» INPUT DATA
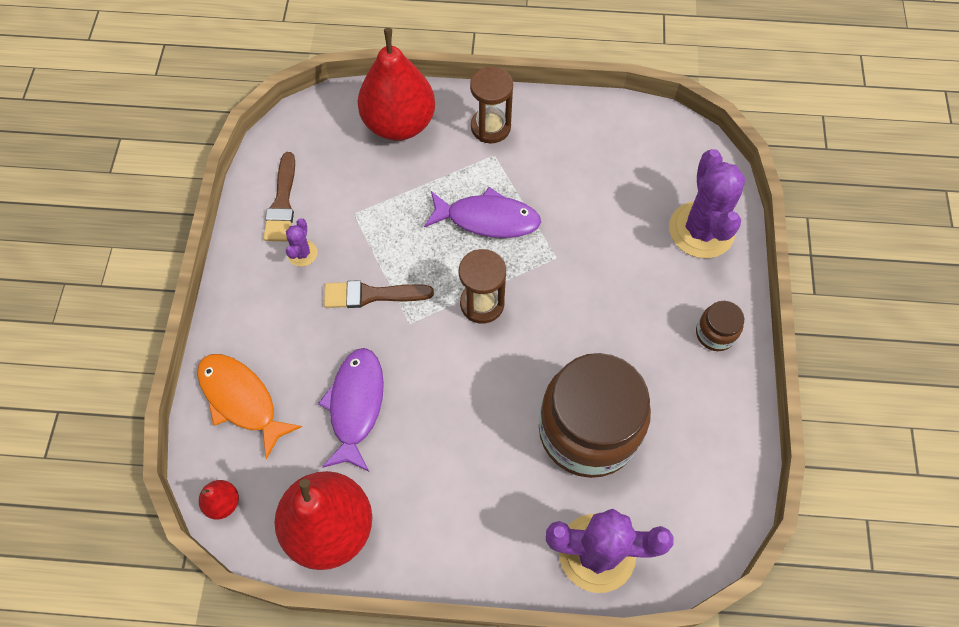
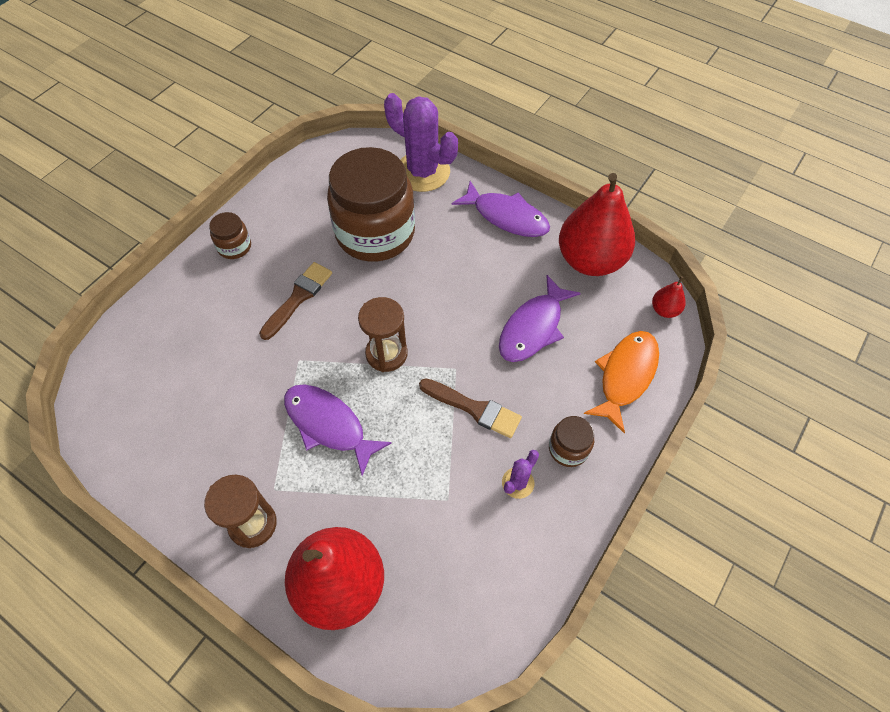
camera: 150 degrees left, 5 degrees down
(241, 400) = (625, 376): orange fish -> orange fish turned 135 degrees counterclockwise
(270, 302) = (568, 449): none -> brown jar
(282, 203) = (513, 552): brown brush -> brown brush (298, 298)
(456, 538) = (506, 217): none -> purple fish
(701, 230) = (167, 321): purple cactus -> none

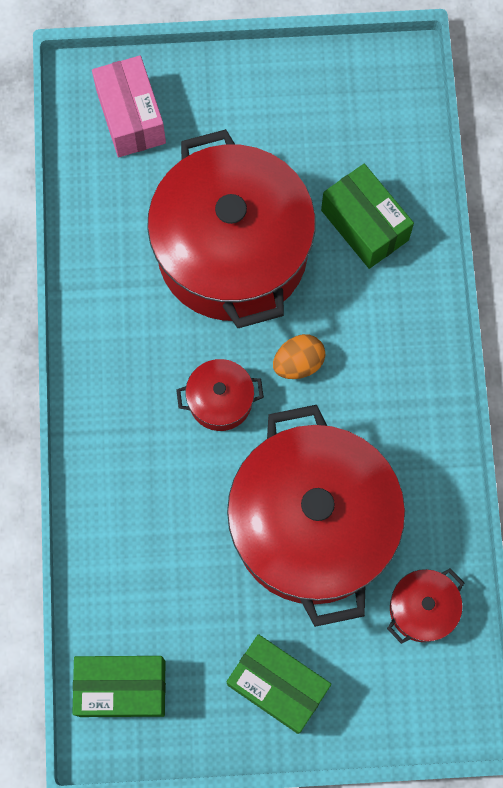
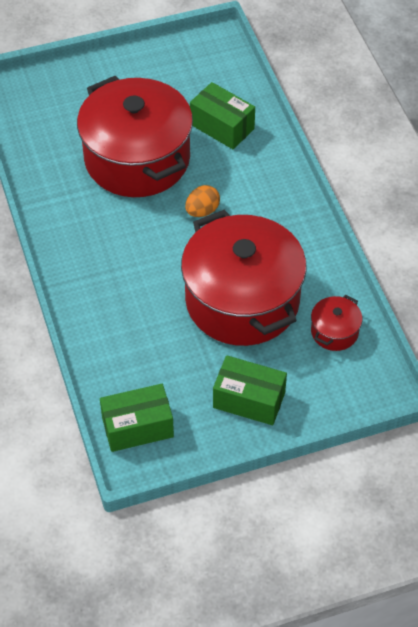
camera: 15 degrees left, 20 degrees down
(131, 117) = (44, 100): pink box -> none
(220, 401) = (155, 243): red pot -> none

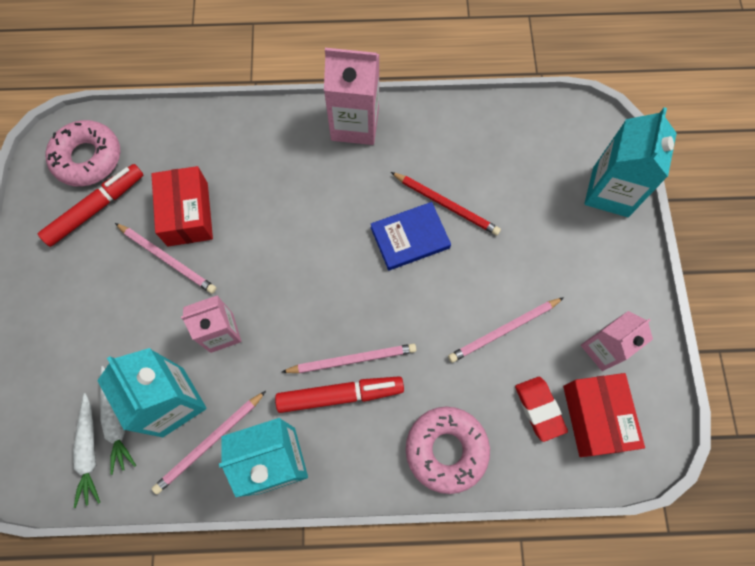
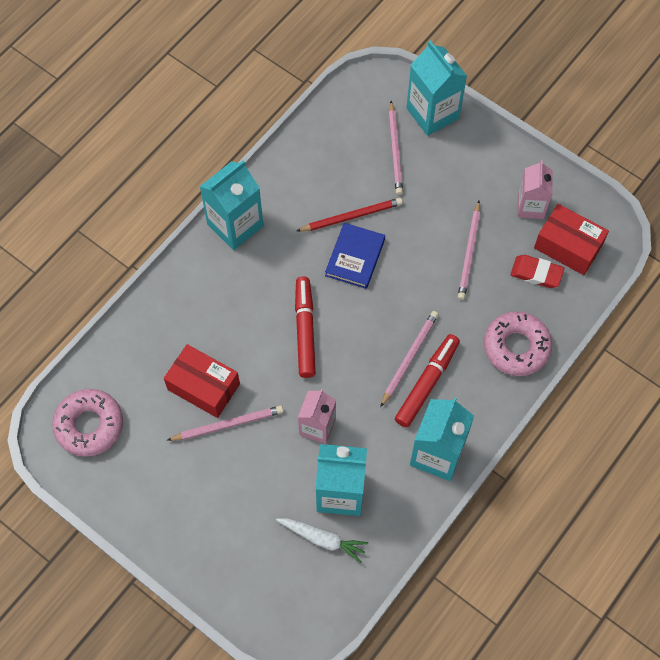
camera: 50 degrees left, 5 degrees down
(89, 452) = (330, 571): white carrot -> none
(96, 208) = (139, 447): red marker -> red marker (305, 330)
(210, 443) = (390, 488): pink pencil -> pink pencil (395, 150)
(355, 124) = (235, 225): pink carton -> turquoise carton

» YOUR TASK
Find the line containing "(270, 302) = (568, 449): none -> brown jar", then extract it and every line after it to the end of the data above, exactly and nothing else, without pictures.

» ANSWER SECTION
(270, 302) = (568, 449): none -> brown jar
(282, 203) = (513, 552): brown brush -> brown brush (298, 298)
(456, 538) = (506, 217): none -> purple fish
(701, 230) = (167, 321): purple cactus -> none

camera: 15 degrees left, 20 degrees down
(131, 117) = (44, 100): pink box -> none
(220, 401) = (155, 243): red pot -> none

camera: 50 degrees left, 5 degrees down
(89, 452) = (330, 571): white carrot -> none
(96, 208) = (139, 447): red marker -> red marker (305, 330)
(210, 443) = (390, 488): pink pencil -> pink pencil (395, 150)
(355, 124) = (235, 225): pink carton -> turquoise carton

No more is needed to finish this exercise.